[Exercise data — start]

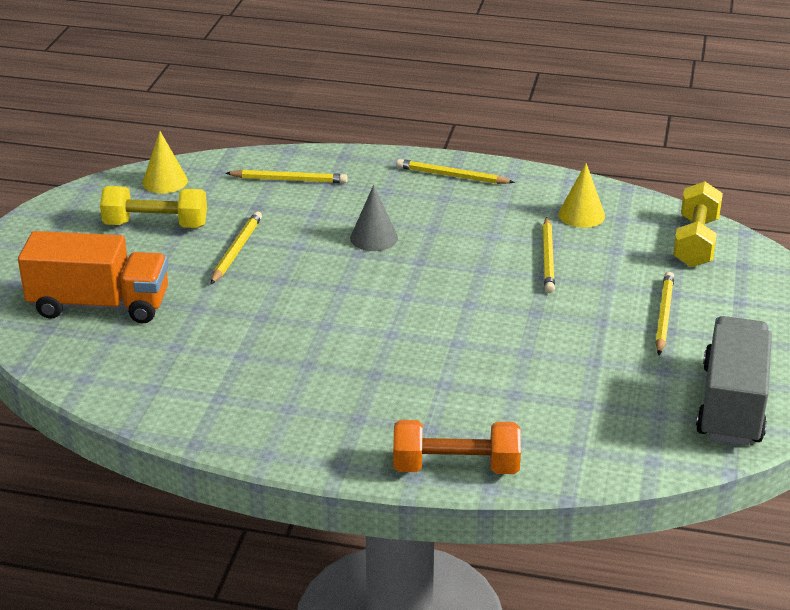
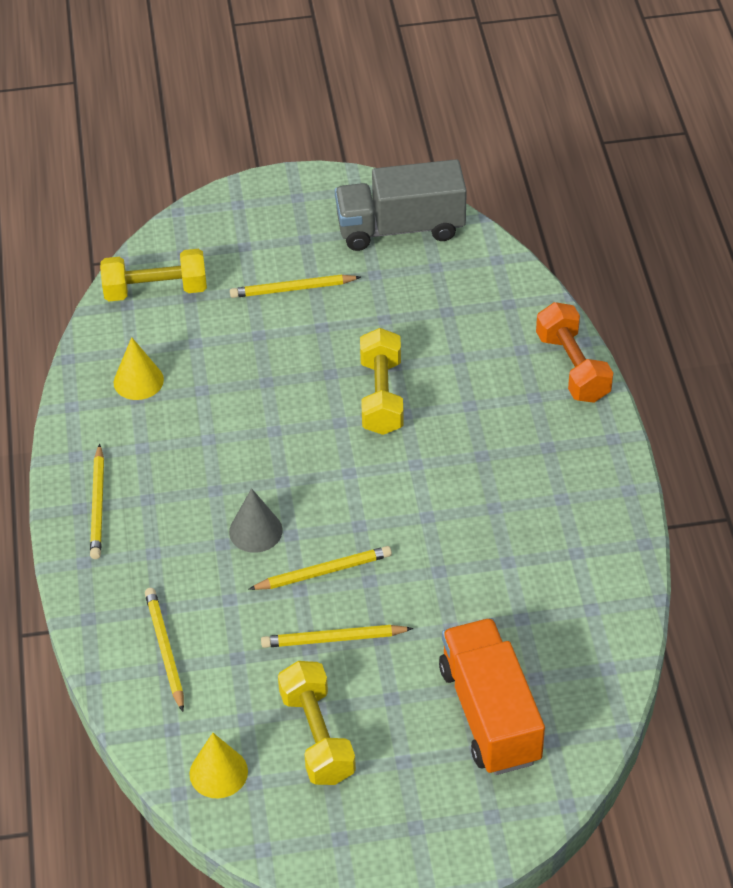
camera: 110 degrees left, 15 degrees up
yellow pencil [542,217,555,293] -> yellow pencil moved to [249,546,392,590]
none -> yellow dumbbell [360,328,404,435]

[Exercise data — finish]
[Exercise data — start]

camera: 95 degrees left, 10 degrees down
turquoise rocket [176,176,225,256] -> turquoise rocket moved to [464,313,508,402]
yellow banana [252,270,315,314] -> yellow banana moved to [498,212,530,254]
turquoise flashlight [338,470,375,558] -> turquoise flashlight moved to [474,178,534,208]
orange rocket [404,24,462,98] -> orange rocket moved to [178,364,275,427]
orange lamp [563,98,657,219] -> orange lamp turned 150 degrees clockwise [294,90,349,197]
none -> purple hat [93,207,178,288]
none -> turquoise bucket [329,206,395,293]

[Exercise data — finish]

§ **What to do**:
Would you print exactly and only the lines of the material above that run from the line with "camera: 110 degrees left, 15 degrees up" through the line with "none -> yellow dumbbell [360,328,404,435]", both included?

§ **Exercise solution**:
camera: 110 degrees left, 15 degrees up
yellow pencil [542,217,555,293] -> yellow pencil moved to [249,546,392,590]
none -> yellow dumbbell [360,328,404,435]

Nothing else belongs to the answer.